═══ DATA FOR PROCESSING ═══

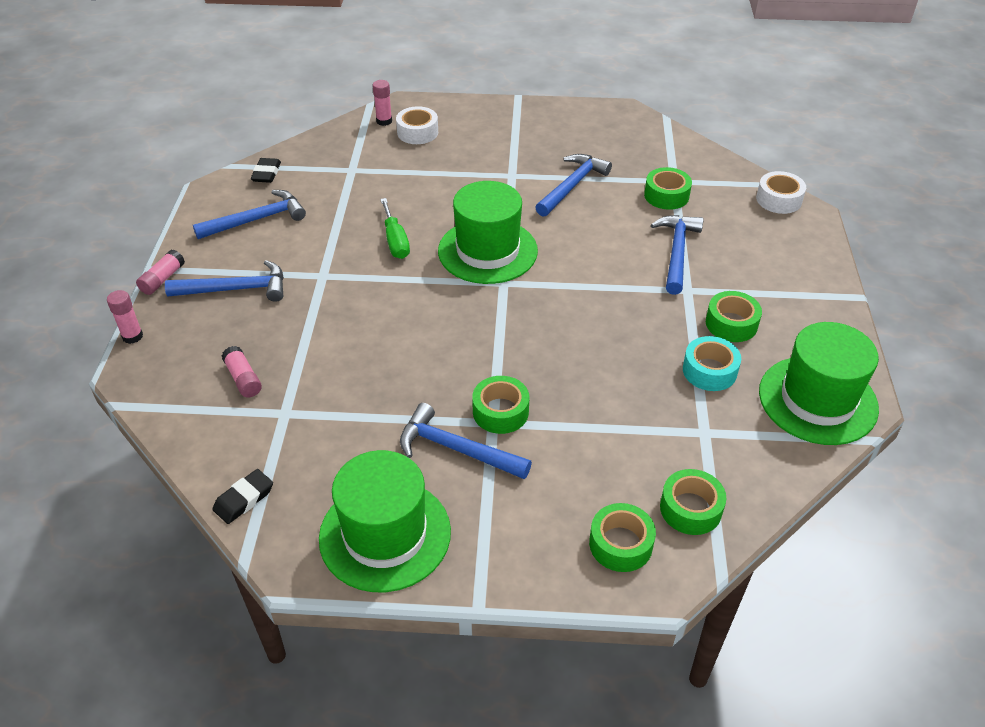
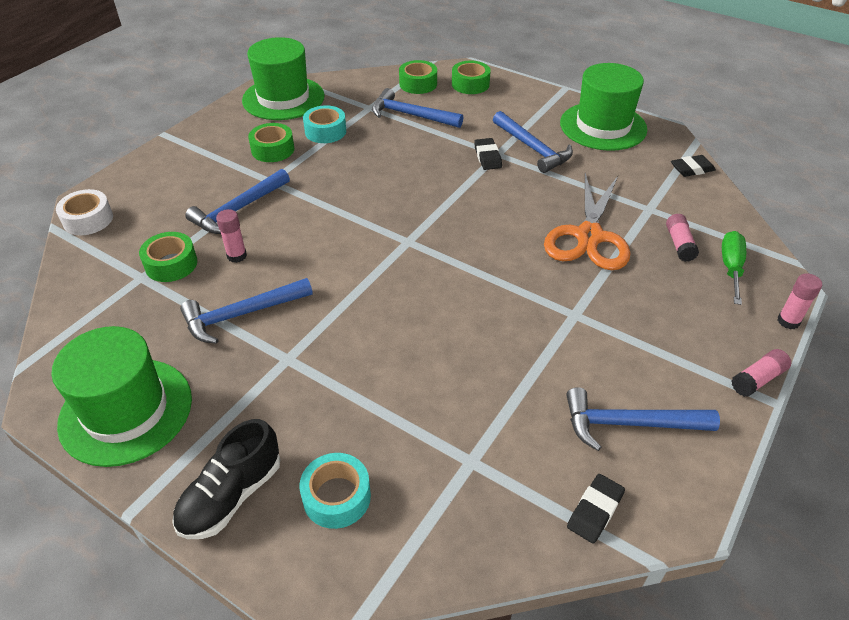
camera: 150 degrees left, 0 degrees up
(236, 289) = (672, 333): blue hammer -> blue hammer (411, 115)
(338, 352) = (589, 236): none -> orange scissors
(384, 121) = (366, 552): pink glue stick -> pink glue stick (237, 256)
(395, 241) = (479, 324): green screwdriver -> green screwdriver (731, 267)
(417, 132) = (336, 497): white tape -> turquoise tape
(474, 115) = (231, 496): none -> black shoe
(487, 251) = (396, 276): green hat -> green hat (126, 411)
(500, 412) = (487, 157): green tape -> black eraser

═══

**INSTRUCTIONS TO FOLLOW**
Which lines of the material above hold the string "black"? Pull them out.

**TASK ANSWER**
(474, 115) = (231, 496): none -> black shoe
(500, 412) = (487, 157): green tape -> black eraser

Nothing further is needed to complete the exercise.